▶ _Supplied data_:
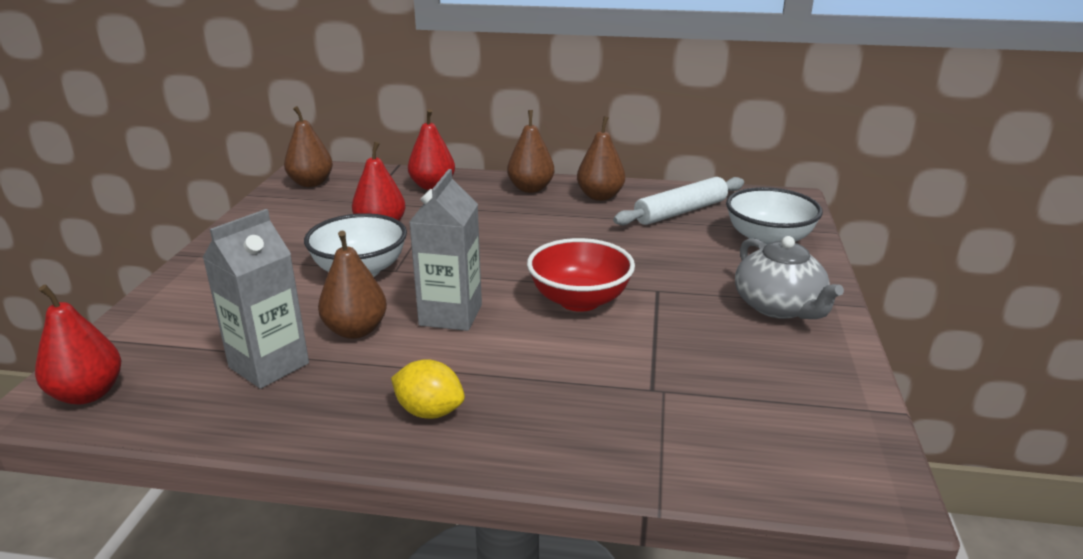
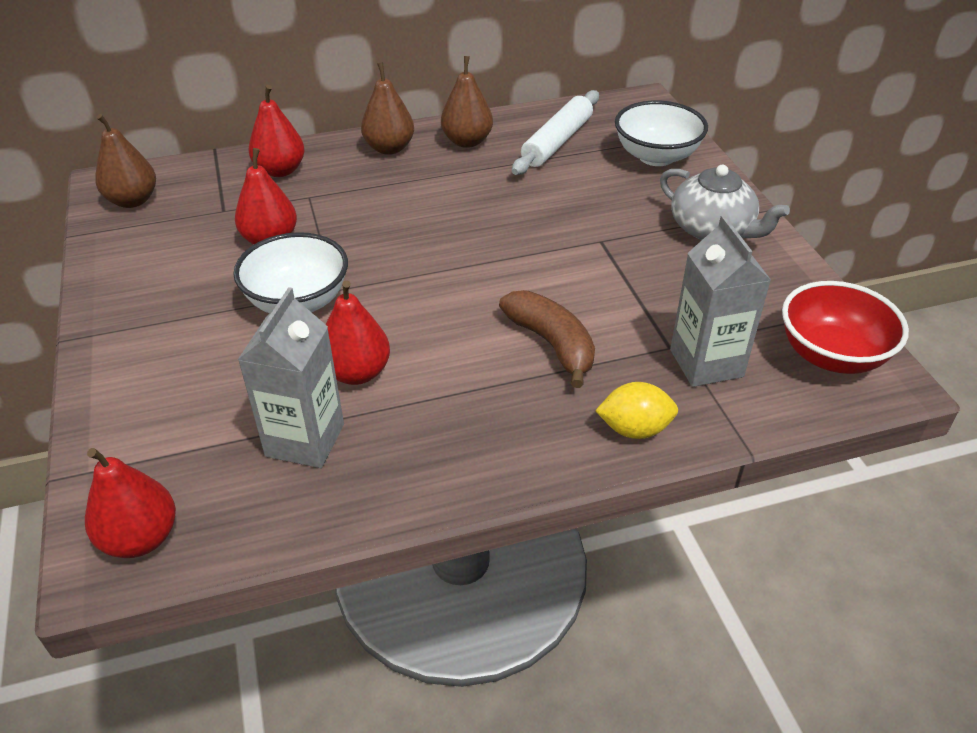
camera: 25 degrees left, 15 degrees up
(355, 330) = (357, 373): brown pear -> red pear
(429, 412) = (503, 435): yellow lemon -> yellow lemon (634, 429)
(450, 315) = (435, 326): grey carton -> grey carton (706, 363)
(539, 355) = (552, 344): none -> brown banana
(579, 300) = (541, 273): red bowl -> red bowl (831, 355)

▶ _Aim of the exercise_:
In the entries, find the line containing "(450, 315) = (435, 326): grey" and output it and all remaining lines exactly.

▶ _Task solution_:
(450, 315) = (435, 326): grey carton -> grey carton (706, 363)
(539, 355) = (552, 344): none -> brown banana
(579, 300) = (541, 273): red bowl -> red bowl (831, 355)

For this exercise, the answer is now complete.